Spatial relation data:

## start

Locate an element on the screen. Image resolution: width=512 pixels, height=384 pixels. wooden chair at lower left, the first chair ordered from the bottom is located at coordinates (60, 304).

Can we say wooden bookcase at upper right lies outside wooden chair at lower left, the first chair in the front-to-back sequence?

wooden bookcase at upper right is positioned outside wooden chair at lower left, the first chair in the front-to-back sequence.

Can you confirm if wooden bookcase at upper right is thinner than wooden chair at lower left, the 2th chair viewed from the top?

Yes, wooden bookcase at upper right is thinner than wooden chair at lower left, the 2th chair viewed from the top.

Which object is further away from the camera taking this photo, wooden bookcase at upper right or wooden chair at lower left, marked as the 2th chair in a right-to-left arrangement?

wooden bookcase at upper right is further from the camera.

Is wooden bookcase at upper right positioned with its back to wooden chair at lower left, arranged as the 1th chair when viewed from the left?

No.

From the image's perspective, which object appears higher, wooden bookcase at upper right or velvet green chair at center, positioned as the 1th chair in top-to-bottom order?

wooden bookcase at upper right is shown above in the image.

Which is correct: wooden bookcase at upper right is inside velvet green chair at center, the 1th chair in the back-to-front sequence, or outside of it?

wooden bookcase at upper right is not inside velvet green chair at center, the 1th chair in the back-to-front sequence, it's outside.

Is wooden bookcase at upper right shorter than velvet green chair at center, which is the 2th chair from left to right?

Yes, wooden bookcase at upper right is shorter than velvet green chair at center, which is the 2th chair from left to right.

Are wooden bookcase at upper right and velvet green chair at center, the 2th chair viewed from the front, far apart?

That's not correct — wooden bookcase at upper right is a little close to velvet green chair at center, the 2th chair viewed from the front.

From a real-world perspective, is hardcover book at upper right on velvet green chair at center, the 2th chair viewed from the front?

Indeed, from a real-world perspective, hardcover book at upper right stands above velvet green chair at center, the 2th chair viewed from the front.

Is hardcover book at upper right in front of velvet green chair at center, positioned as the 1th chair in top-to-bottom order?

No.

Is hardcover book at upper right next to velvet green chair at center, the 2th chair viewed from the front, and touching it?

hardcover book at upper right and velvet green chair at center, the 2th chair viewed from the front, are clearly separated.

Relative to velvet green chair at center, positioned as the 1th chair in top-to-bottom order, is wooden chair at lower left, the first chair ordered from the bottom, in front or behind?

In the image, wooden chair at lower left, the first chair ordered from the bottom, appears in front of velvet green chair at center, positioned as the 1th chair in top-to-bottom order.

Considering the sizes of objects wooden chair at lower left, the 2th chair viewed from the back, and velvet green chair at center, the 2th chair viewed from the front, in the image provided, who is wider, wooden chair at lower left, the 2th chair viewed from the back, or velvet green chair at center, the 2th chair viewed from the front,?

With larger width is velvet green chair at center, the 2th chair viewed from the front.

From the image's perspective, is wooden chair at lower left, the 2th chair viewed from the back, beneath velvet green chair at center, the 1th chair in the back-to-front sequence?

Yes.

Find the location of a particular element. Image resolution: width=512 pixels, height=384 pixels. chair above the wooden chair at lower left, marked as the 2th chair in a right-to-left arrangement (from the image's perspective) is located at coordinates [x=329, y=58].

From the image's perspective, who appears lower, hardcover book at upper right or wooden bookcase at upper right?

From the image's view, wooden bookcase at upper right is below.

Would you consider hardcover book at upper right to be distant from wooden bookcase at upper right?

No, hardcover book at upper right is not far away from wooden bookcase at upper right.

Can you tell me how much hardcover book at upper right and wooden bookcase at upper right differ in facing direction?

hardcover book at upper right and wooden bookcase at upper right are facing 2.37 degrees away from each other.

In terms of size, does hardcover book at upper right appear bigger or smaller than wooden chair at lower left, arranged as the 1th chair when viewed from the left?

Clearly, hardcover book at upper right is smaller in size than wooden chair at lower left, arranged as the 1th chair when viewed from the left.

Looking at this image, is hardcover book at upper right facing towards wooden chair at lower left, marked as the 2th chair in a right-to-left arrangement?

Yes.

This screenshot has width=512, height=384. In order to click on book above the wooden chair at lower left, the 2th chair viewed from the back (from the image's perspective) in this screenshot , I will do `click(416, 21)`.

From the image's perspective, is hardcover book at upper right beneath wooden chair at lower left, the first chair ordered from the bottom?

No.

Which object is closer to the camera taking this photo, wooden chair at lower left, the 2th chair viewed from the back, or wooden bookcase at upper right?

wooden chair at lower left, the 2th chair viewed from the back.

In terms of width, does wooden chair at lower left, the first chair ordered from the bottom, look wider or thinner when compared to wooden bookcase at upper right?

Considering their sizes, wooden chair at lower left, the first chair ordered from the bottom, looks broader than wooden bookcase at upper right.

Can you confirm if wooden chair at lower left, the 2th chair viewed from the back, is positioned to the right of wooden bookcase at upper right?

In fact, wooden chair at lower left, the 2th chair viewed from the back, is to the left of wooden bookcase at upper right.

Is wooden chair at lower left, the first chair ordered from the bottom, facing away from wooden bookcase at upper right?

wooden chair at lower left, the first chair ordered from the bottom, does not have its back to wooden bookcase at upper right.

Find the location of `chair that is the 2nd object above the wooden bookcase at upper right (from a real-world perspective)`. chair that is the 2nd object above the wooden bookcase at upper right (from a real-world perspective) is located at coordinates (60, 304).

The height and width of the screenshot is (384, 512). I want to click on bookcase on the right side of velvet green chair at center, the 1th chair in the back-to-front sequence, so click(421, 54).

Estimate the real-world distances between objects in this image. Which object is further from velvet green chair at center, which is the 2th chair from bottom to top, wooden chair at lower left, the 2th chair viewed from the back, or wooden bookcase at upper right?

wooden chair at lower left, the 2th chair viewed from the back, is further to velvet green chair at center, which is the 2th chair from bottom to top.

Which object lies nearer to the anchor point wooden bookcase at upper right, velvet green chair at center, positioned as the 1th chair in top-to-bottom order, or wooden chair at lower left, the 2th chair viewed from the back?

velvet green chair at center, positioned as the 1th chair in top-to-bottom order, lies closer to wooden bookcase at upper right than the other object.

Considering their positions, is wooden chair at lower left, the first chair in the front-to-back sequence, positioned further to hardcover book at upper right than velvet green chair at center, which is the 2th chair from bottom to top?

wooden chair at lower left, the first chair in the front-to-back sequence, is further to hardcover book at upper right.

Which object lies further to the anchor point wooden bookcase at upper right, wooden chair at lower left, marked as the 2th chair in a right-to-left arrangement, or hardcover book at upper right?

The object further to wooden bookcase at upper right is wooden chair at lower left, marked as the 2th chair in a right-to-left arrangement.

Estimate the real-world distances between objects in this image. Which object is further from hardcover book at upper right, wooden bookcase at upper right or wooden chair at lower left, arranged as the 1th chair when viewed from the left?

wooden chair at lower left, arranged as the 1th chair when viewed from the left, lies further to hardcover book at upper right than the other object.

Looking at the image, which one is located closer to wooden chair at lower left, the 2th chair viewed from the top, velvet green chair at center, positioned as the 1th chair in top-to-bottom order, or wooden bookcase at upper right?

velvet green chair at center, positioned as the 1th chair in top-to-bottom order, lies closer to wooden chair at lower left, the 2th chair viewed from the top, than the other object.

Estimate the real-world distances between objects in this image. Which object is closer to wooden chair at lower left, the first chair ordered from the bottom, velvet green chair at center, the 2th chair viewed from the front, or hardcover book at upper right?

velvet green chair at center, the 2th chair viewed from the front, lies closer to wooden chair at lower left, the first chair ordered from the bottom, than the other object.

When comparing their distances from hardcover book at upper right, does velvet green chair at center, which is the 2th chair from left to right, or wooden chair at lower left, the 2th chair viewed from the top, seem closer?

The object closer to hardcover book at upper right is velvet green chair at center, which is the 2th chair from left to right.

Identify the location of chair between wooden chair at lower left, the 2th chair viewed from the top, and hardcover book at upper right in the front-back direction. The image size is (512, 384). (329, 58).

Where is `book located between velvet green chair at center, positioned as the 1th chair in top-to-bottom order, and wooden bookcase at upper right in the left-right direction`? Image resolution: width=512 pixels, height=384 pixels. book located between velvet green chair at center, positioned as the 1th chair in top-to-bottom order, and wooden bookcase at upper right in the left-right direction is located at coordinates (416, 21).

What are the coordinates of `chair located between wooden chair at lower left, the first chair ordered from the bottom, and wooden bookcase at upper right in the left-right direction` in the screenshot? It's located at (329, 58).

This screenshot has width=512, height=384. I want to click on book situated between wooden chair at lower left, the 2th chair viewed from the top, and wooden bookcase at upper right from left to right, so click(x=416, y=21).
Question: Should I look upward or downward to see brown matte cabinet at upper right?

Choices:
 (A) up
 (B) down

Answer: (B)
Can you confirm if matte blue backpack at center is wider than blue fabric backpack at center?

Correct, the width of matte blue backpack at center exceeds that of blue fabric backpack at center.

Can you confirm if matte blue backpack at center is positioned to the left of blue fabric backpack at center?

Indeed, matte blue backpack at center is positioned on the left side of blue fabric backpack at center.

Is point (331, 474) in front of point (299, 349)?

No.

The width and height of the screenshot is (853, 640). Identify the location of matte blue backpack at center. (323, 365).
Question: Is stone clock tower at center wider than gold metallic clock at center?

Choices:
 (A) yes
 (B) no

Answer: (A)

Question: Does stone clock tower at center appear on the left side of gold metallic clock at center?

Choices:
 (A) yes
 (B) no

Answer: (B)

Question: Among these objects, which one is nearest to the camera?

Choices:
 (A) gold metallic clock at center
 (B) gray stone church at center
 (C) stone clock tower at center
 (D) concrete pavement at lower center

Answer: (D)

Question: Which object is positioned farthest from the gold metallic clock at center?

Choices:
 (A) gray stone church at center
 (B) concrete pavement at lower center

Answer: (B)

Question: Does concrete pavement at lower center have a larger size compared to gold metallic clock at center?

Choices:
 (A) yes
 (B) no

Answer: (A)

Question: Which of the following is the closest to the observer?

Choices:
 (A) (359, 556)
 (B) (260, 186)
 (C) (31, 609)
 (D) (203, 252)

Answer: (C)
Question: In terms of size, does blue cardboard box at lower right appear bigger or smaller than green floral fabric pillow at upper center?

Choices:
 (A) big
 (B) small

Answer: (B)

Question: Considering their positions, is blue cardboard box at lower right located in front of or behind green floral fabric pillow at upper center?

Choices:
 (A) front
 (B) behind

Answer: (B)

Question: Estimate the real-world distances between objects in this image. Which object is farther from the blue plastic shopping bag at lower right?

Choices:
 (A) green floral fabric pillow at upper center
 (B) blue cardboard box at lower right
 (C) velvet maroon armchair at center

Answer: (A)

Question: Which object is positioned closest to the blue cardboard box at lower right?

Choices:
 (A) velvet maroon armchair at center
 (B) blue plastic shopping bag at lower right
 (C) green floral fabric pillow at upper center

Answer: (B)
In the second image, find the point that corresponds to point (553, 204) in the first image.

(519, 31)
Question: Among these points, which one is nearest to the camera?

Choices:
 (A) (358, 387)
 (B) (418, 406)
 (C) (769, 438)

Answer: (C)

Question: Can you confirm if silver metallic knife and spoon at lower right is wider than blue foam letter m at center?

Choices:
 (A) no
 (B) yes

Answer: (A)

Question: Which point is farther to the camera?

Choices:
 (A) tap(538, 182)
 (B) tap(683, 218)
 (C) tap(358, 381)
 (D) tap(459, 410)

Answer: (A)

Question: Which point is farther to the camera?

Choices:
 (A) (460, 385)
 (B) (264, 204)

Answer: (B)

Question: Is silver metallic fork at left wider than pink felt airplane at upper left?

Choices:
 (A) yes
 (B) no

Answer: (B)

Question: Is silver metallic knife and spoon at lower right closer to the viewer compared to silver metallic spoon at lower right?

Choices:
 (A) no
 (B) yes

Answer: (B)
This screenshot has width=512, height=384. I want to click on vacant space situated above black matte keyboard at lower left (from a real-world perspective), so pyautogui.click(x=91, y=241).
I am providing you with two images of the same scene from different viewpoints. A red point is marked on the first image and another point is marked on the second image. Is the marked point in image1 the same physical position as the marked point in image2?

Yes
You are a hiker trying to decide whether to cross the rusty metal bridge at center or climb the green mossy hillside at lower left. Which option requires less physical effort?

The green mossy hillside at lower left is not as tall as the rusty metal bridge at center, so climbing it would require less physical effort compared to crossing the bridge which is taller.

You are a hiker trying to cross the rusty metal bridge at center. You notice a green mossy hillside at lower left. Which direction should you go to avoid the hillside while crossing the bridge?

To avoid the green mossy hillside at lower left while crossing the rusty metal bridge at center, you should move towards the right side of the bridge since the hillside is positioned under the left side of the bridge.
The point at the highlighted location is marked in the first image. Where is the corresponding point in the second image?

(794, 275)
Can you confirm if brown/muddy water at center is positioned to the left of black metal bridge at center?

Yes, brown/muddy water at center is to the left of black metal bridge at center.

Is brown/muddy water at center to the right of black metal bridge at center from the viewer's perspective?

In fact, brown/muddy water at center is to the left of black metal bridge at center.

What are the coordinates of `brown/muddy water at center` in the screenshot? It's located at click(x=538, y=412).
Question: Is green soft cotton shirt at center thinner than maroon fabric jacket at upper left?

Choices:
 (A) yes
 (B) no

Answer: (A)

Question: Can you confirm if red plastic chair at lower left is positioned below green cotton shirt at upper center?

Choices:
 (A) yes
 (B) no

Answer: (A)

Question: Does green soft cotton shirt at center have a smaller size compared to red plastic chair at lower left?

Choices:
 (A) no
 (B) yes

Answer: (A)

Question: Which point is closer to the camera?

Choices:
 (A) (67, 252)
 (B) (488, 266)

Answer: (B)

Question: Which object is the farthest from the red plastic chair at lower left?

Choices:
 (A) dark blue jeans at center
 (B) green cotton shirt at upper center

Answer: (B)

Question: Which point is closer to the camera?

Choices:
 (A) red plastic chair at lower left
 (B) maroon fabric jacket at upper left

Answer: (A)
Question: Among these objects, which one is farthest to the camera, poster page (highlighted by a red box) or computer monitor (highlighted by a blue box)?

## end

- _WHAT YOU NEED TO DO_
Duplicate the lines of the material from the one containing "Can we say wooden" through the one containing "wooden bookcase at upper right is positioned", both included.

- _SOLVED PROBLEM_
Can we say wooden bookcase at upper right lies outside wooden chair at lower left, the first chair in the front-to-back sequence?

wooden bookcase at upper right is positioned outside wooden chair at lower left, the first chair in the front-to-back sequence.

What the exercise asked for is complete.